### What you are asked to do:
In the entries below, find the string "size" and return each line holding it.

- Opening Delimiter -

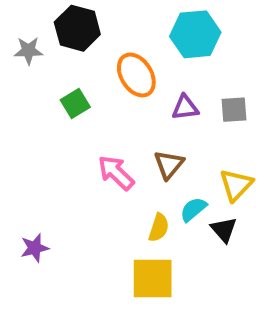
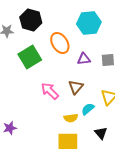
green square: (75, 103) -> (30, 57), size x1.6
yellow semicircle: (159, 228) -> (71, 118), turned 64
black triangle: (224, 230) -> (101, 133), moved

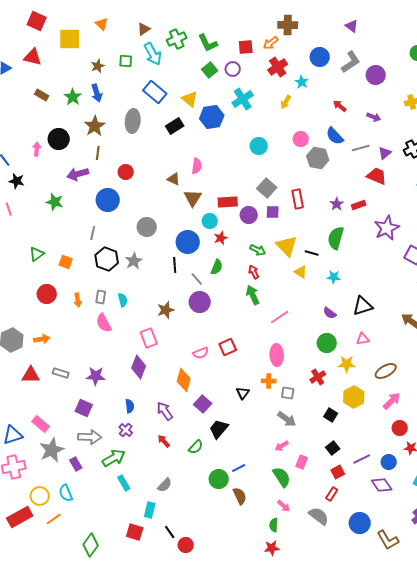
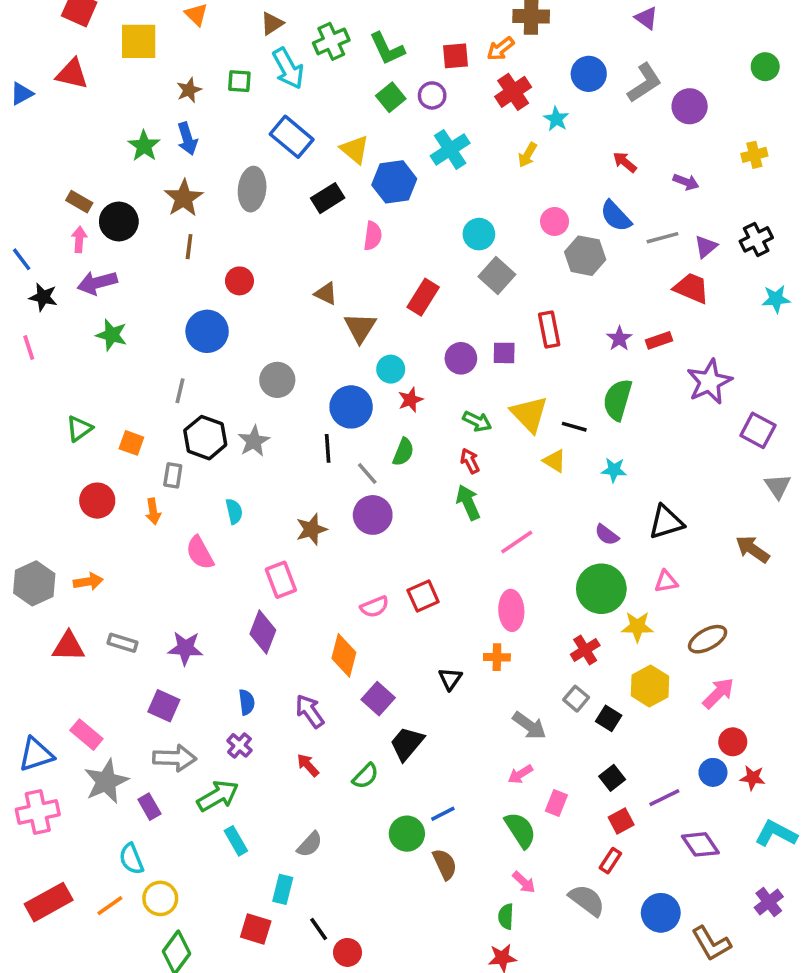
brown rectangle: (42, 95) -> (79, 202), moved
pink semicircle: (197, 166) -> (373, 236), moved
purple arrow: (78, 174) -> (97, 283), moved
gray square: (267, 188) -> (497, 275), moved
red rectangle: (228, 202) -> (423, 297), moved, turned -54
gray rectangle: (101, 297) -> (173, 475), moved
green circle: (327, 343) -> (601, 589), size x1.4
gray square: (288, 393) -> (576, 699), moved, turned 32
blue circle: (389, 462) -> (713, 772), moved
yellow circle: (40, 496) -> (160, 898), moved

- Closing Delimiter -

### Task result:
green square: (75, 103) -> (30, 57), size x1.6
green circle: (327, 343) -> (601, 589), size x1.4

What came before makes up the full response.